=== Section Start ===

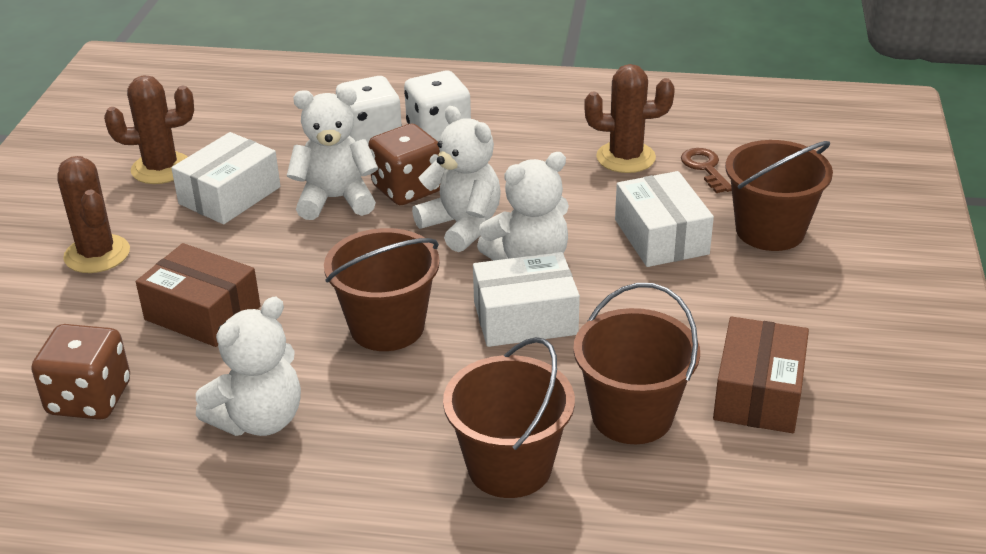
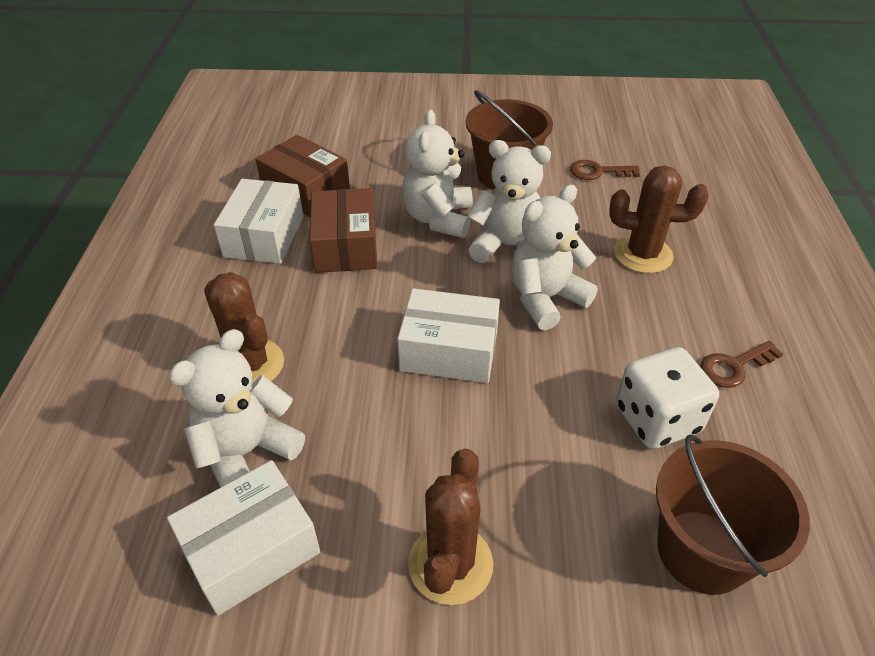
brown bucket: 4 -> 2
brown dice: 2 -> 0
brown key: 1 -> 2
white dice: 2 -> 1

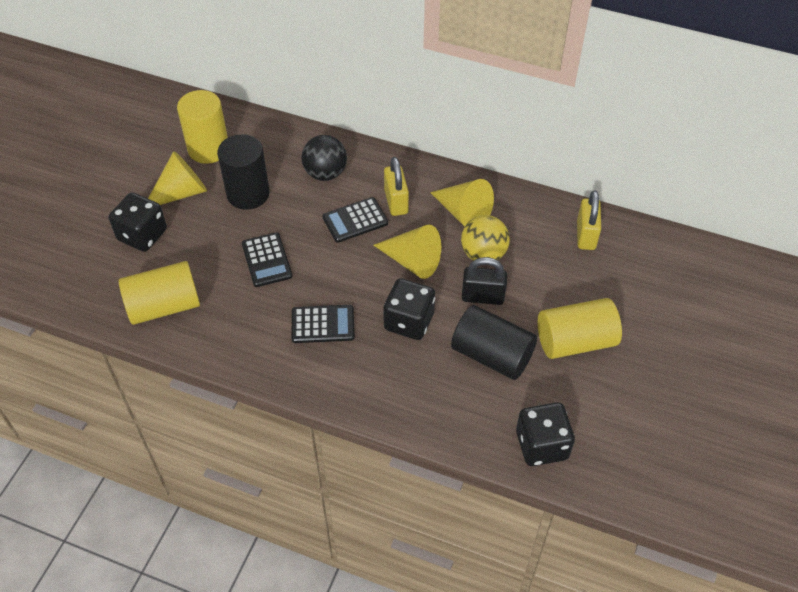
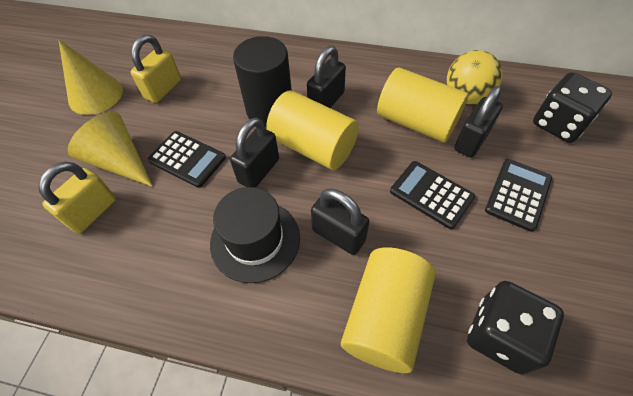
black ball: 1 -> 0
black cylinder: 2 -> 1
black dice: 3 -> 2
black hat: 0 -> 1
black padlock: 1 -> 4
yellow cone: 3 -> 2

=== Section End ===

- [Prompt]:
Transcribe the whole of the data exactly, minus any pictures.

- [Written reply]:
brown bucket: 4 -> 2
brown dice: 2 -> 0
brown key: 1 -> 2
white dice: 2 -> 1

black ball: 1 -> 0
black cylinder: 2 -> 1
black dice: 3 -> 2
black hat: 0 -> 1
black padlock: 1 -> 4
yellow cone: 3 -> 2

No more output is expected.